Every line below that includes "headset" counts toward the total. Report that total alone.

- - -

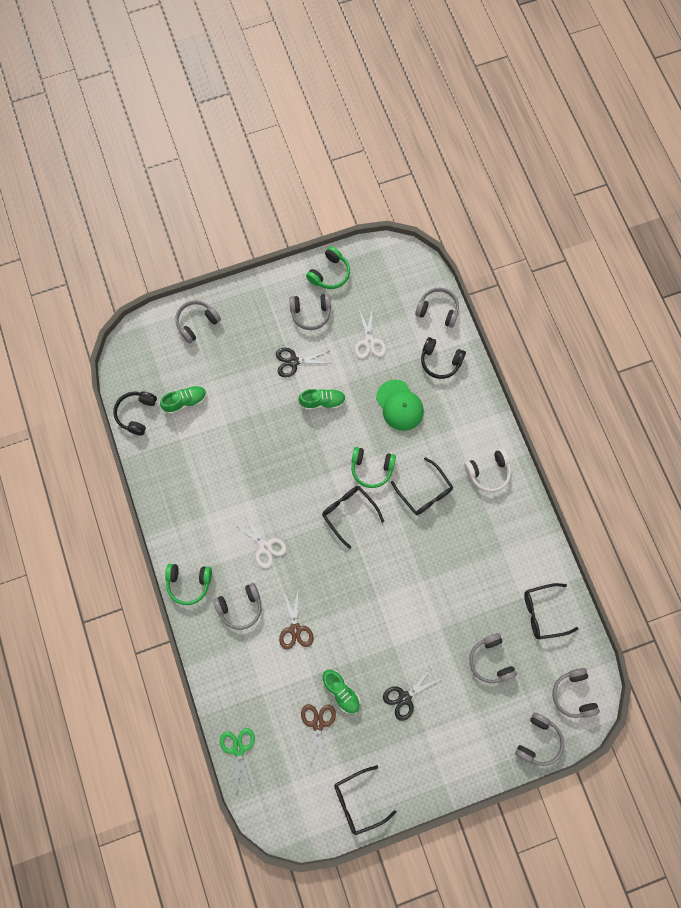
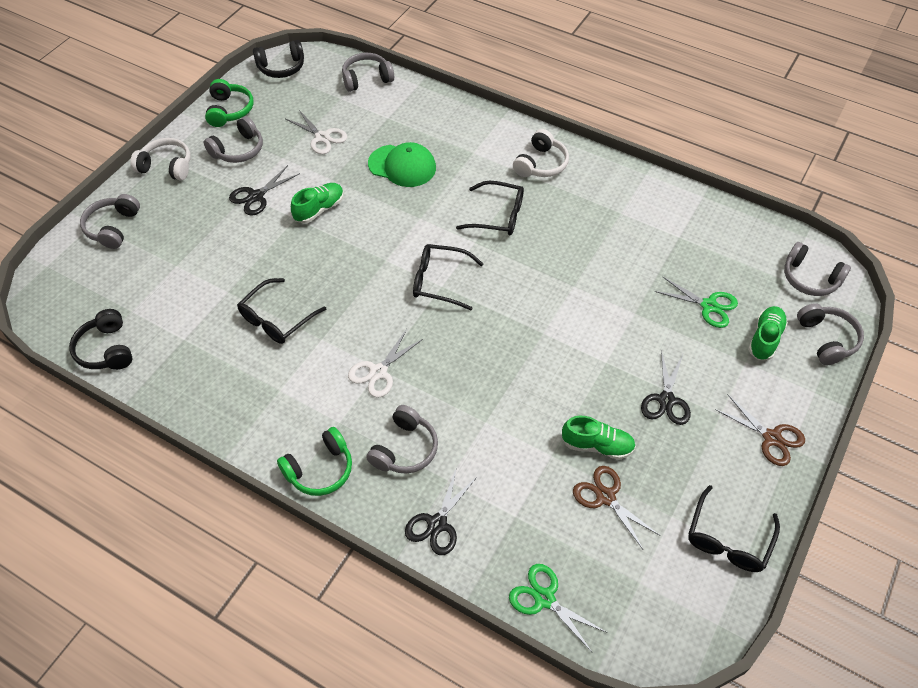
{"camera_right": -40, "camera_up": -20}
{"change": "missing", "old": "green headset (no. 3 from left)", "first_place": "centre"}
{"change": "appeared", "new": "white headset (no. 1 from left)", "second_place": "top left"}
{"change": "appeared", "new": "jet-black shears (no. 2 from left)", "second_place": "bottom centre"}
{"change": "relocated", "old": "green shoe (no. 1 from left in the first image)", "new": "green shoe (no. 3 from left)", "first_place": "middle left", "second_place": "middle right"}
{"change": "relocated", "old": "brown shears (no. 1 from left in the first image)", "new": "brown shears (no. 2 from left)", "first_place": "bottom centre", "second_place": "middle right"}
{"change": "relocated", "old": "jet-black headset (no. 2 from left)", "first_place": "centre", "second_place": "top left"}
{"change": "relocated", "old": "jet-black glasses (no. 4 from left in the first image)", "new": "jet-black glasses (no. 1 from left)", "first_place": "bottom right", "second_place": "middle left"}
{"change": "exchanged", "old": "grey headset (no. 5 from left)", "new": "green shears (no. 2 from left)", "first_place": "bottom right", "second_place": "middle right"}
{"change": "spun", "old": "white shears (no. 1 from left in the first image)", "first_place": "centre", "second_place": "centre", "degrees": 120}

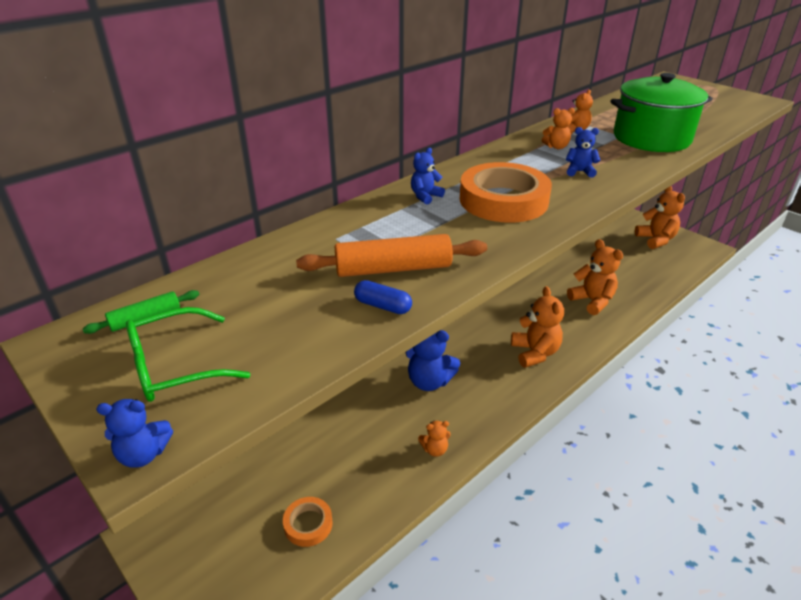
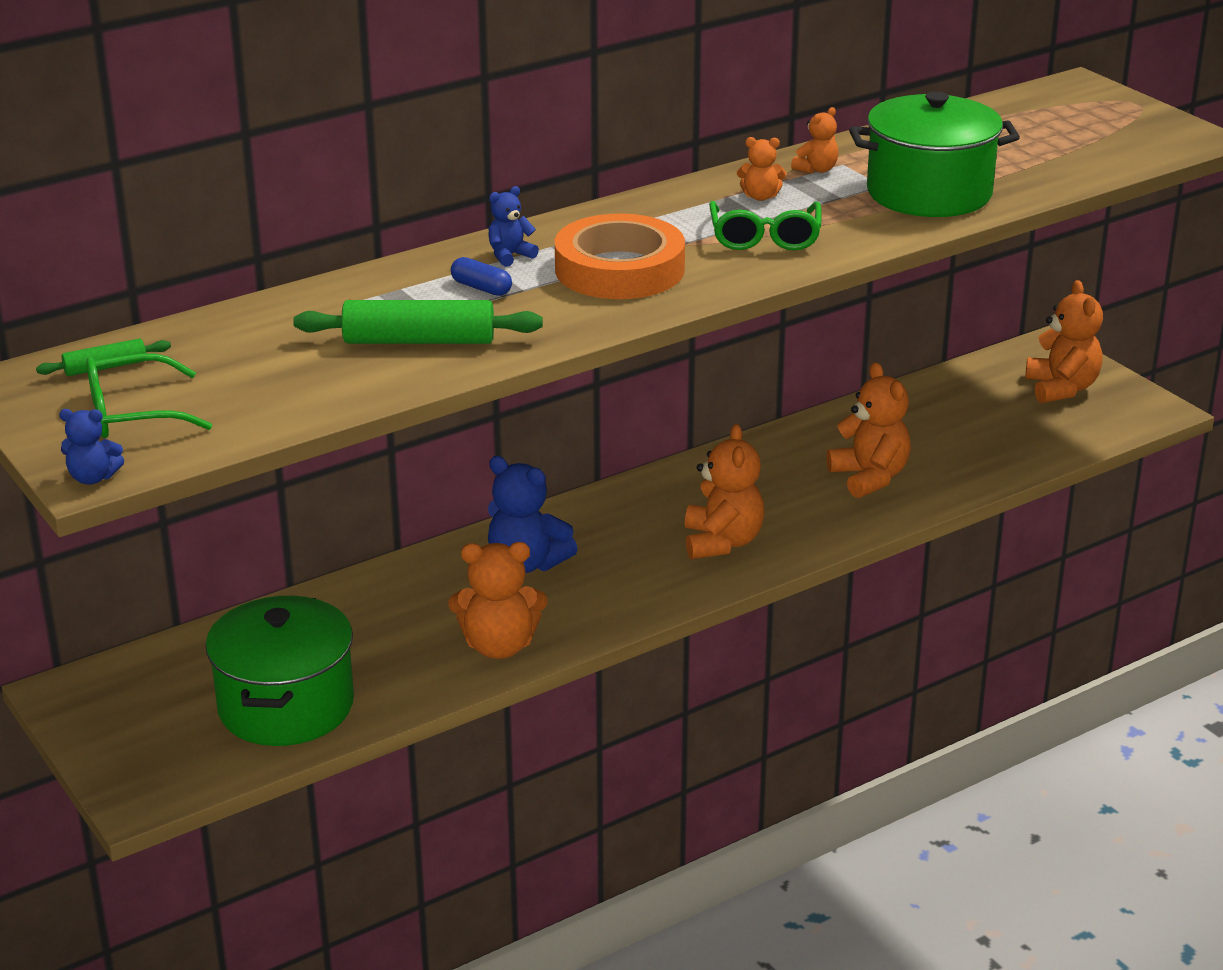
{"camera_right": 10, "camera_up": -5}
{"change": "relocated", "old": "cobalt pill shape", "first_place": "centre", "second_place": "top centre"}
{"change": "exchanged", "old": "orange-coloured sticky tape (no. 1 from left)", "new": "green stockpot (no. 1 from left)", "first_place": "bottom centre", "second_place": "bottom left"}
{"change": "exchanged", "old": "cobalt teddy (no. 4 from left)", "new": "green glasses (no. 2 from left)", "first_place": "top right", "second_place": "top centre"}
{"change": "colour", "old": "orange-coloured dough roller", "new": "green dough roller (no. 2 from left)", "first_place": "centre", "second_place": "top centre"}
{"change": "size", "old": "orange-coloured teddy (no. 1 from left)", "first_place": "bottom centre", "second_place": "centre", "factor": 1.91}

- - -

◆ **Exercise result**
4